Task details:
You are asked to repeat the listing word for word and to leave out its pictures.

-.-.-

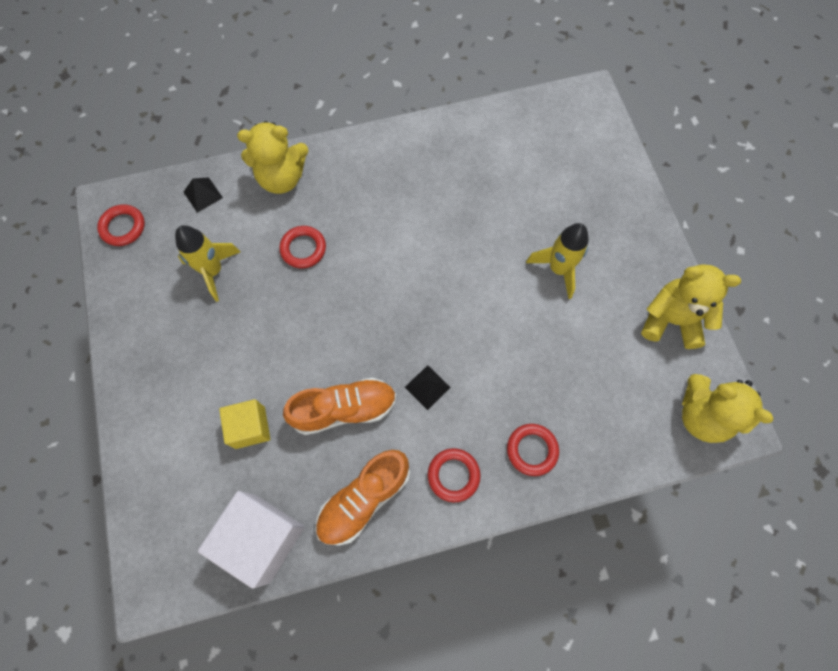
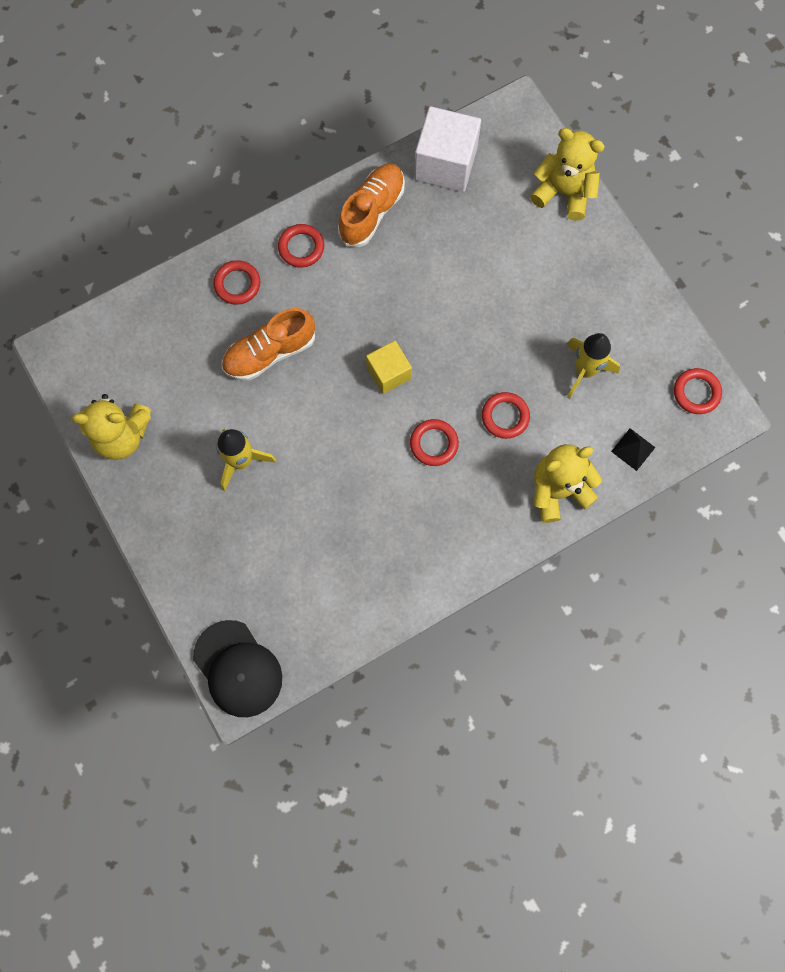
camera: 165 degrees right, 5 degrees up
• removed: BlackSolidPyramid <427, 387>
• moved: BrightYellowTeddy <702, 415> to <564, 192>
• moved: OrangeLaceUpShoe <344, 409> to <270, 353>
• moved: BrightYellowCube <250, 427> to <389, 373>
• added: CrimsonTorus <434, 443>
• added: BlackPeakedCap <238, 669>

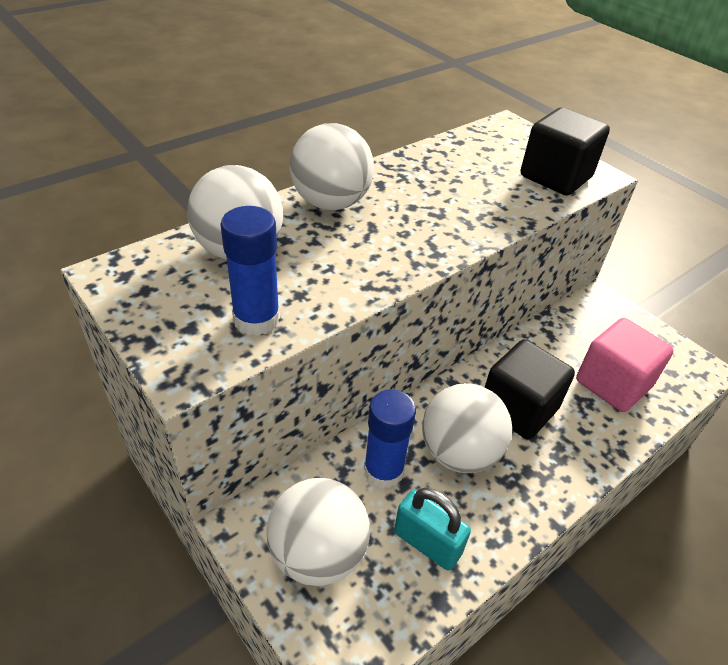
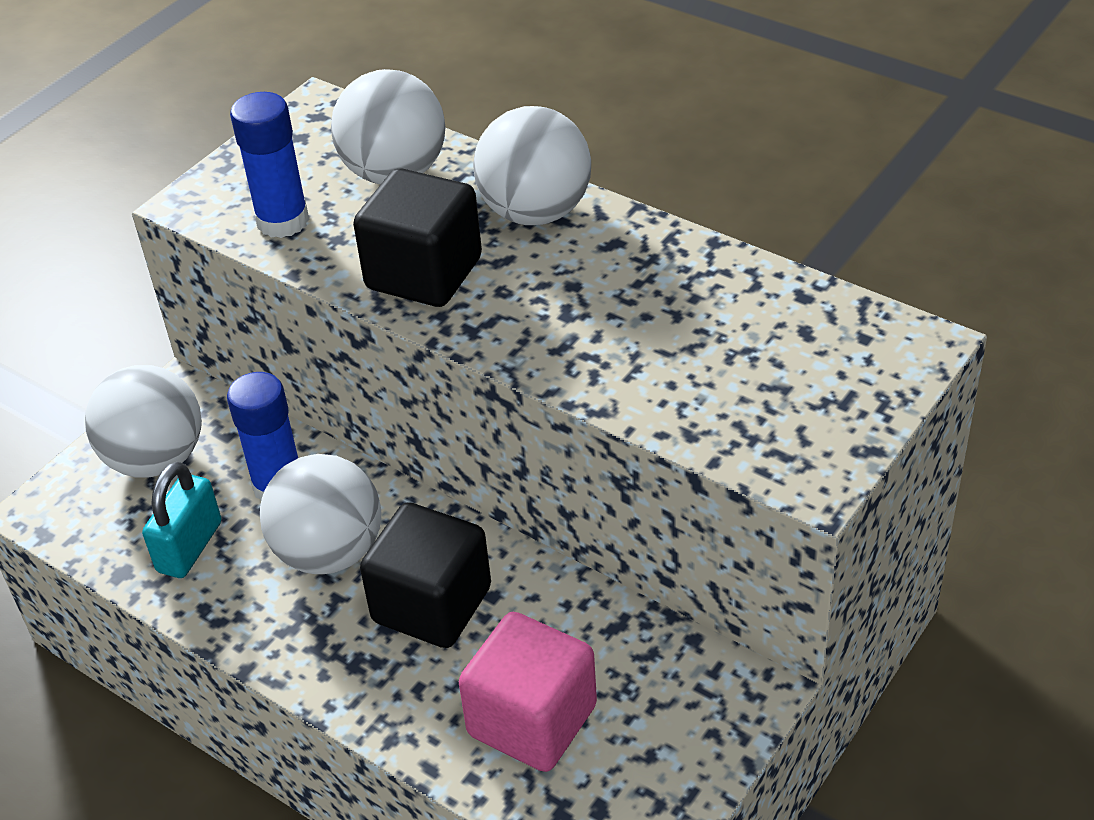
camera: 80 degrees right, 0 degrees up
• moved: BlackCube <555, 177> to <424, 273>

-.-.-

Solution:
camera: 165 degrees right, 5 degrees up
• removed: BlackSolidPyramid <427, 387>
• moved: BrightYellowTeddy <702, 415> to <564, 192>
• moved: OrangeLaceUpShoe <344, 409> to <270, 353>
• moved: BrightYellowCube <250, 427> to <389, 373>
• added: CrimsonTorus <434, 443>
• added: BlackPeakedCap <238, 669>

camera: 80 degrees right, 0 degrees up
• moved: BlackCube <555, 177> to <424, 273>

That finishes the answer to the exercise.